======== Records ========

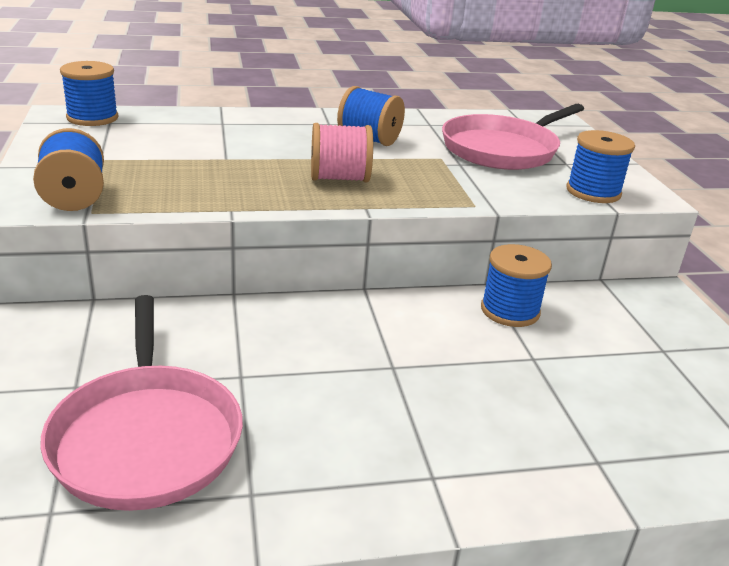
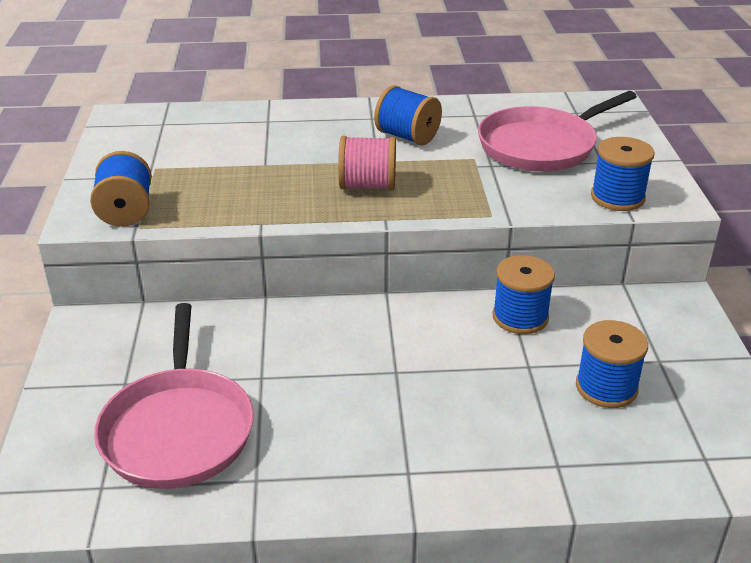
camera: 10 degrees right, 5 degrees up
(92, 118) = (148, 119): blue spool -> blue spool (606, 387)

========
======== Records ========

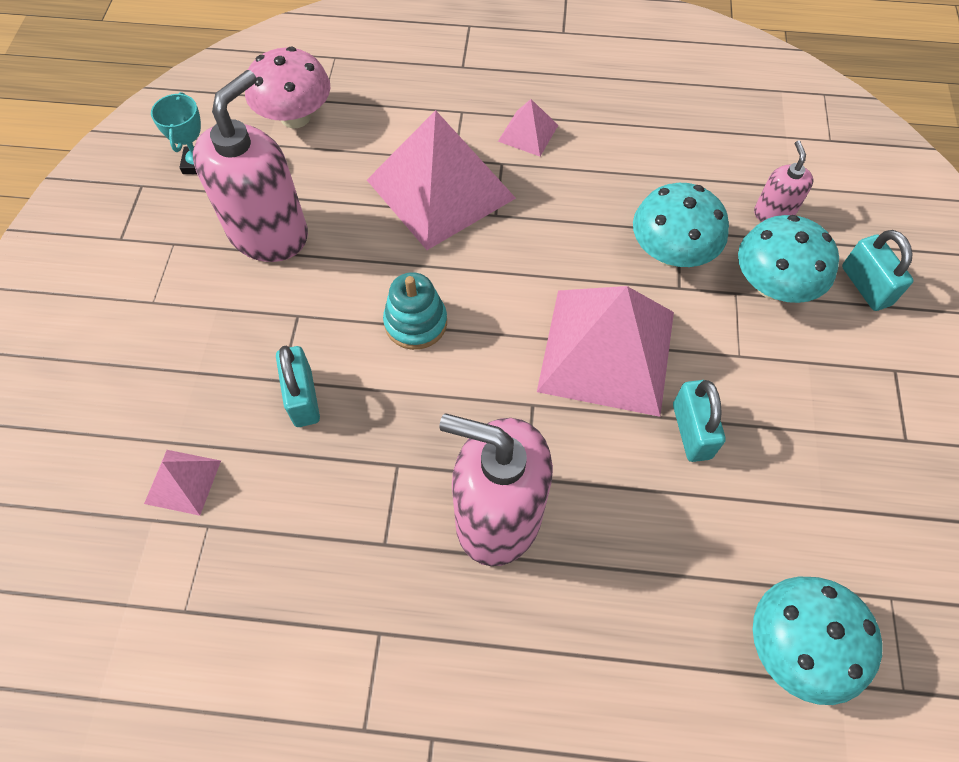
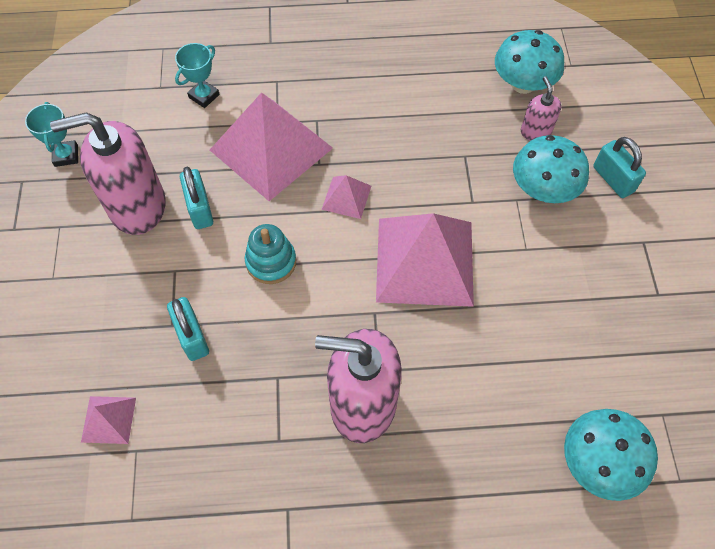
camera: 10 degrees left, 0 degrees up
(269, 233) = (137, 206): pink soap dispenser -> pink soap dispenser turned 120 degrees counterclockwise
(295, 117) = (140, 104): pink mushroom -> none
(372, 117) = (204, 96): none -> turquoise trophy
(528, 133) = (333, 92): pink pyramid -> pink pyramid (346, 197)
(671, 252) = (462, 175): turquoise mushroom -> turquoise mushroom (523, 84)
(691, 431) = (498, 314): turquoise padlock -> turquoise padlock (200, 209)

========

--- Exercise goal ---
Return each line of the material above in which the string "degrees" appears.

--- Solved problem ---
camera: 10 degrees right, 5 degrees up
camera: 10 degrees left, 0 degrees up
(269, 233) = (137, 206): pink soap dispenser -> pink soap dispenser turned 120 degrees counterclockwise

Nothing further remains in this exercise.